- _Records for processing_
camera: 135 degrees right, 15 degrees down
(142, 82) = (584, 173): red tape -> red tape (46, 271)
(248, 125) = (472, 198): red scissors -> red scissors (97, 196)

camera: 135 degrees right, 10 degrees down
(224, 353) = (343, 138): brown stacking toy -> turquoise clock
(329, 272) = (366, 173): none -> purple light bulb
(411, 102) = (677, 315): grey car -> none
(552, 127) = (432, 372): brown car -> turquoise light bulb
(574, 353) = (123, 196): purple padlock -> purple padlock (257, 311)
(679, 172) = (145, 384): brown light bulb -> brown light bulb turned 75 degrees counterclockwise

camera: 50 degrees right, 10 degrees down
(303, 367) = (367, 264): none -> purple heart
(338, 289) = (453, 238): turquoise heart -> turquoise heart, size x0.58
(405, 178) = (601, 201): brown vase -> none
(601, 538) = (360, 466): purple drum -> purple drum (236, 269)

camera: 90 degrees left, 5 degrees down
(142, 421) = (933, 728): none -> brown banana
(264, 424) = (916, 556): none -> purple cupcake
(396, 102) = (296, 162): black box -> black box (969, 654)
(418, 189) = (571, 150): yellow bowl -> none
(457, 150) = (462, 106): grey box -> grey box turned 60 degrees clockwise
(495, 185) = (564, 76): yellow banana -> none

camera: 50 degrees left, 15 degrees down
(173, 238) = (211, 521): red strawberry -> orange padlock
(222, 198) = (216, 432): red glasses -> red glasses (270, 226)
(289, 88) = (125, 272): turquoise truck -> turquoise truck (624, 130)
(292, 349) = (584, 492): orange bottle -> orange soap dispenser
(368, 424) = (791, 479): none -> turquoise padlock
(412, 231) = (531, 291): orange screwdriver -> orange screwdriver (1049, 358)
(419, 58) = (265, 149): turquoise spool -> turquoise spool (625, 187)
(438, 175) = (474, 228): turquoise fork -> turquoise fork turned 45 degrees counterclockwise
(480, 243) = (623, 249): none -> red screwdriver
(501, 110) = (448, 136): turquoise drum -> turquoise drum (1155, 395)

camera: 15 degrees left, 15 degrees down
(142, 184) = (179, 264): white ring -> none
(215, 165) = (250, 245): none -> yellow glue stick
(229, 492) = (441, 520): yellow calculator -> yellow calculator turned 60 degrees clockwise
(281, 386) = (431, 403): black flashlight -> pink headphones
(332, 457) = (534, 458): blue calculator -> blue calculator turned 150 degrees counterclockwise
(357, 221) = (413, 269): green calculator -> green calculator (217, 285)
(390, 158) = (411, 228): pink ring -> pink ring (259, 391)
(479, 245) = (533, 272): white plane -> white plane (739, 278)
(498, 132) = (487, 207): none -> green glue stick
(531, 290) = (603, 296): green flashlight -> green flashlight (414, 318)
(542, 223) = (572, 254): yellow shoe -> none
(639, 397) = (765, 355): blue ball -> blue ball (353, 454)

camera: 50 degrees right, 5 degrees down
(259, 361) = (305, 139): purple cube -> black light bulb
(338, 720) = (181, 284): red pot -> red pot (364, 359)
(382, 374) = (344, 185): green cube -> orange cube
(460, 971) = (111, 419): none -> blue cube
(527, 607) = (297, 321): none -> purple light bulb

- _Task_
All lines in the listing above from the line containing "camera: 50 degrees right, 10 degrees down" to the line containing "(480, 243) = (623, 249): none", inclusive, should be retyped exactly; no other lines should appear.

- _Response for this exercise_
camera: 50 degrees right, 10 degrees down
(303, 367) = (367, 264): none -> purple heart
(338, 289) = (453, 238): turquoise heart -> turquoise heart, size x0.58
(405, 178) = (601, 201): brown vase -> none
(601, 538) = (360, 466): purple drum -> purple drum (236, 269)

camera: 90 degrees left, 5 degrees down
(142, 421) = (933, 728): none -> brown banana
(264, 424) = (916, 556): none -> purple cupcake
(396, 102) = (296, 162): black box -> black box (969, 654)
(418, 189) = (571, 150): yellow bowl -> none
(457, 150) = (462, 106): grey box -> grey box turned 60 degrees clockwise
(495, 185) = (564, 76): yellow banana -> none

camera: 50 degrees left, 15 degrees down
(173, 238) = (211, 521): red strawberry -> orange padlock
(222, 198) = (216, 432): red glasses -> red glasses (270, 226)
(289, 88) = (125, 272): turquoise truck -> turquoise truck (624, 130)
(292, 349) = (584, 492): orange bottle -> orange soap dispenser
(368, 424) = (791, 479): none -> turquoise padlock
(412, 231) = (531, 291): orange screwdriver -> orange screwdriver (1049, 358)
(419, 58) = (265, 149): turquoise spool -> turquoise spool (625, 187)
(438, 175) = (474, 228): turquoise fork -> turquoise fork turned 45 degrees counterclockwise
(480, 243) = (623, 249): none -> red screwdriver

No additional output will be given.